▶ What to work on
Produce a character-for-character copy of the data below.
Data shown START
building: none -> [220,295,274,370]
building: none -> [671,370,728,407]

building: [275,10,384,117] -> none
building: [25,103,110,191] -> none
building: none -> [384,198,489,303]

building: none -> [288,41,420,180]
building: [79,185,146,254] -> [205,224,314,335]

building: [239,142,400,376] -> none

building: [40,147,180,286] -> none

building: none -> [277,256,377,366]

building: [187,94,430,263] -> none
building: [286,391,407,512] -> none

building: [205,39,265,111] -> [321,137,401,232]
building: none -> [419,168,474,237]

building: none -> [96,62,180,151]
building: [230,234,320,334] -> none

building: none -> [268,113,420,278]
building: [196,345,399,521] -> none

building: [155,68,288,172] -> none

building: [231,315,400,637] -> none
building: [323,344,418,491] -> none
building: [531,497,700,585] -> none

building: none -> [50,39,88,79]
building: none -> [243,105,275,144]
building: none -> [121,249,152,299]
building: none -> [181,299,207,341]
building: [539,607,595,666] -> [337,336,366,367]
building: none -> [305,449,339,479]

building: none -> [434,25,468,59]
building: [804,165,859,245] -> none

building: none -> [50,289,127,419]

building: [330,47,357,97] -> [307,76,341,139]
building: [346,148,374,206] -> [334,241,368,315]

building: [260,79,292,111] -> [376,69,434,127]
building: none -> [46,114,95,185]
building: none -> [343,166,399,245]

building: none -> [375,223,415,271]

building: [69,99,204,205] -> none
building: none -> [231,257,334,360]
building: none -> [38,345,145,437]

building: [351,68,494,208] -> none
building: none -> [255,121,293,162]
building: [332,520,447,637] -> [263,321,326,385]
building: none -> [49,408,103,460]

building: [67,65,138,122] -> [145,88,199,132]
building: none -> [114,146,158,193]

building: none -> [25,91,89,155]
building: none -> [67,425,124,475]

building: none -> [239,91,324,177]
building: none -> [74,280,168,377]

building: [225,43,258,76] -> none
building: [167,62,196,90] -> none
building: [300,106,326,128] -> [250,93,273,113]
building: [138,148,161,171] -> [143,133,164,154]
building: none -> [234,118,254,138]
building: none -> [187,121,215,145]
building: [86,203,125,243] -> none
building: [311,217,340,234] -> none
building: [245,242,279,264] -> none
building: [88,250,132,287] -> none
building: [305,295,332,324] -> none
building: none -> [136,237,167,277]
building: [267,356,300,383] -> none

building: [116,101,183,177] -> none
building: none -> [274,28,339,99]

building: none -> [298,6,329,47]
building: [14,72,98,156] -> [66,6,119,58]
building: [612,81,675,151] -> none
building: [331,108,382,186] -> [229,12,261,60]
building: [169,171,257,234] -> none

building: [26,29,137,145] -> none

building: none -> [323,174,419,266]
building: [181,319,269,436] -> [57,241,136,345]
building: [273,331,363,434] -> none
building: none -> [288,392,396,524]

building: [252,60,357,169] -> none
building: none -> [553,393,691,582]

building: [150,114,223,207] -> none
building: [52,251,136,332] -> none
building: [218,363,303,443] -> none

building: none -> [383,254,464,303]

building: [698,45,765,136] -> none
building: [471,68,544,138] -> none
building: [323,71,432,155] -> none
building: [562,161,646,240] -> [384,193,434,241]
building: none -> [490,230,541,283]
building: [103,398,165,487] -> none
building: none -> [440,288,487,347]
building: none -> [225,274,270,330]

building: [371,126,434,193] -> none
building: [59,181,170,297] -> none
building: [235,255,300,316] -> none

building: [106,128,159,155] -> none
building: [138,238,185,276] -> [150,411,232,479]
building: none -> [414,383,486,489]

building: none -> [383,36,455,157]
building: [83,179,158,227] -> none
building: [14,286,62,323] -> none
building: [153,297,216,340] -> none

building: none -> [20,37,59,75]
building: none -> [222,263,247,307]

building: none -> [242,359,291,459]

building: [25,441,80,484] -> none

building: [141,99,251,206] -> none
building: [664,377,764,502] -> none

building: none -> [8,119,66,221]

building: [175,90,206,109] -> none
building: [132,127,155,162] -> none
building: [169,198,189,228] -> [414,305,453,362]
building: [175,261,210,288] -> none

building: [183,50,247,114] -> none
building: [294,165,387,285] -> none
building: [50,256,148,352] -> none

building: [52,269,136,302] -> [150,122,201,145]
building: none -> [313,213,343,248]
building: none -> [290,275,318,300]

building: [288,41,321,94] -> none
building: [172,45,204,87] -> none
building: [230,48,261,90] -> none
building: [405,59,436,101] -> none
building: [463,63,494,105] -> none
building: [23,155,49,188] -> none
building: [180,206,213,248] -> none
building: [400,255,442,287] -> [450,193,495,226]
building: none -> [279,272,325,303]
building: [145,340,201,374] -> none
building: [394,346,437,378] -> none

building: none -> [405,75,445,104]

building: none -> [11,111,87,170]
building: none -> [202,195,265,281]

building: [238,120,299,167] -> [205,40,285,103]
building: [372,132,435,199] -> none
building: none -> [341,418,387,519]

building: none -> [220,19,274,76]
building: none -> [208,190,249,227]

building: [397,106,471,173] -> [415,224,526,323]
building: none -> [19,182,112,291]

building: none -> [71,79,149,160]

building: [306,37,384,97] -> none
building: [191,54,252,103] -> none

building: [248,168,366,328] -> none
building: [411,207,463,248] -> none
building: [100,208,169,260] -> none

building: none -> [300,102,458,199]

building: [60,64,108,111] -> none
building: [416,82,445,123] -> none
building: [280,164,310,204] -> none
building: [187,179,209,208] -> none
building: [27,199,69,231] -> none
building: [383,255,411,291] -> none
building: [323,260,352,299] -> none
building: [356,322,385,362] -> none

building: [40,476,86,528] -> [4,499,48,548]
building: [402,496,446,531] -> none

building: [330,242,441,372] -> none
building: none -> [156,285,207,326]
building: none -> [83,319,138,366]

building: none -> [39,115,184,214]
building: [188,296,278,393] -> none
Data shown END
▶ Task response
building: none -> [220,295,274,370]
building: none -> [671,370,728,407]

building: [275,10,384,117] -> none
building: [25,103,110,191] -> none
building: none -> [384,198,489,303]

building: none -> [288,41,420,180]
building: [79,185,146,254] -> [205,224,314,335]

building: [239,142,400,376] -> none

building: [40,147,180,286] -> none

building: none -> [277,256,377,366]

building: [187,94,430,263] -> none
building: [286,391,407,512] -> none

building: [205,39,265,111] -> [321,137,401,232]
building: none -> [419,168,474,237]

building: none -> [96,62,180,151]
building: [230,234,320,334] -> none

building: none -> [268,113,420,278]
building: [196,345,399,521] -> none

building: [155,68,288,172] -> none

building: [231,315,400,637] -> none
building: [323,344,418,491] -> none
building: [531,497,700,585] -> none

building: none -> [50,39,88,79]
building: none -> [243,105,275,144]
building: none -> [121,249,152,299]
building: none -> [181,299,207,341]
building: [539,607,595,666] -> [337,336,366,367]
building: none -> [305,449,339,479]

building: none -> [434,25,468,59]
building: [804,165,859,245] -> none

building: none -> [50,289,127,419]

building: [330,47,357,97] -> [307,76,341,139]
building: [346,148,374,206] -> [334,241,368,315]

building: [260,79,292,111] -> [376,69,434,127]
building: none -> [46,114,95,185]
building: none -> [343,166,399,245]

building: none -> [375,223,415,271]

building: [69,99,204,205] -> none
building: none -> [231,257,334,360]
building: none -> [38,345,145,437]

building: [351,68,494,208] -> none
building: none -> [255,121,293,162]
building: [332,520,447,637] -> [263,321,326,385]
building: none -> [49,408,103,460]

building: [67,65,138,122] -> [145,88,199,132]
building: none -> [114,146,158,193]

building: none -> [25,91,89,155]
building: none -> [67,425,124,475]

building: none -> [239,91,324,177]
building: none -> [74,280,168,377]

building: [225,43,258,76] -> none
building: [167,62,196,90] -> none
building: [300,106,326,128] -> [250,93,273,113]
building: [138,148,161,171] -> [143,133,164,154]
building: none -> [234,118,254,138]
building: none -> [187,121,215,145]
building: [86,203,125,243] -> none
building: [311,217,340,234] -> none
building: [245,242,279,264] -> none
building: [88,250,132,287] -> none
building: [305,295,332,324] -> none
building: none -> [136,237,167,277]
building: [267,356,300,383] -> none

building: [116,101,183,177] -> none
building: none -> [274,28,339,99]

building: none -> [298,6,329,47]
building: [14,72,98,156] -> [66,6,119,58]
building: [612,81,675,151] -> none
building: [331,108,382,186] -> [229,12,261,60]
building: [169,171,257,234] -> none

building: [26,29,137,145] -> none

building: none -> [323,174,419,266]
building: [181,319,269,436] -> [57,241,136,345]
building: [273,331,363,434] -> none
building: none -> [288,392,396,524]

building: [252,60,357,169] -> none
building: none -> [553,393,691,582]

building: [150,114,223,207] -> none
building: [52,251,136,332] -> none
building: [218,363,303,443] -> none

building: none -> [383,254,464,303]

building: [698,45,765,136] -> none
building: [471,68,544,138] -> none
building: [323,71,432,155] -> none
building: [562,161,646,240] -> [384,193,434,241]
building: none -> [490,230,541,283]
building: [103,398,165,487] -> none
building: none -> [440,288,487,347]
building: none -> [225,274,270,330]

building: [371,126,434,193] -> none
building: [59,181,170,297] -> none
building: [235,255,300,316] -> none

building: [106,128,159,155] -> none
building: [138,238,185,276] -> [150,411,232,479]
building: none -> [414,383,486,489]

building: none -> [383,36,455,157]
building: [83,179,158,227] -> none
building: [14,286,62,323] -> none
building: [153,297,216,340] -> none

building: none -> [20,37,59,75]
building: none -> [222,263,247,307]

building: none -> [242,359,291,459]

building: [25,441,80,484] -> none

building: [141,99,251,206] -> none
building: [664,377,764,502] -> none

building: none -> [8,119,66,221]

building: [175,90,206,109] -> none
building: [132,127,155,162] -> none
building: [169,198,189,228] -> [414,305,453,362]
building: [175,261,210,288] -> none

building: [183,50,247,114] -> none
building: [294,165,387,285] -> none
building: [50,256,148,352] -> none

building: [52,269,136,302] -> [150,122,201,145]
building: none -> [313,213,343,248]
building: none -> [290,275,318,300]

building: [288,41,321,94] -> none
building: [172,45,204,87] -> none
building: [230,48,261,90] -> none
building: [405,59,436,101] -> none
building: [463,63,494,105] -> none
building: [23,155,49,188] -> none
building: [180,206,213,248] -> none
building: [400,255,442,287] -> [450,193,495,226]
building: none -> [279,272,325,303]
building: [145,340,201,374] -> none
building: [394,346,437,378] -> none

building: none -> [405,75,445,104]

building: none -> [11,111,87,170]
building: none -> [202,195,265,281]

building: [238,120,299,167] -> [205,40,285,103]
building: [372,132,435,199] -> none
building: none -> [341,418,387,519]

building: none -> [220,19,274,76]
building: none -> [208,190,249,227]

building: [397,106,471,173] -> [415,224,526,323]
building: none -> [19,182,112,291]

building: none -> [71,79,149,160]

building: [306,37,384,97] -> none
building: [191,54,252,103] -> none

building: [248,168,366,328] -> none
building: [411,207,463,248] -> none
building: [100,208,169,260] -> none

building: none -> [300,102,458,199]

building: [60,64,108,111] -> none
building: [416,82,445,123] -> none
building: [280,164,310,204] -> none
building: [187,179,209,208] -> none
building: [27,199,69,231] -> none
building: [383,255,411,291] -> none
building: [323,260,352,299] -> none
building: [356,322,385,362] -> none

building: [40,476,86,528] -> [4,499,48,548]
building: [402,496,446,531] -> none

building: [330,242,441,372] -> none
building: none -> [156,285,207,326]
building: none -> [83,319,138,366]

building: none -> [39,115,184,214]
building: [188,296,278,393] -> none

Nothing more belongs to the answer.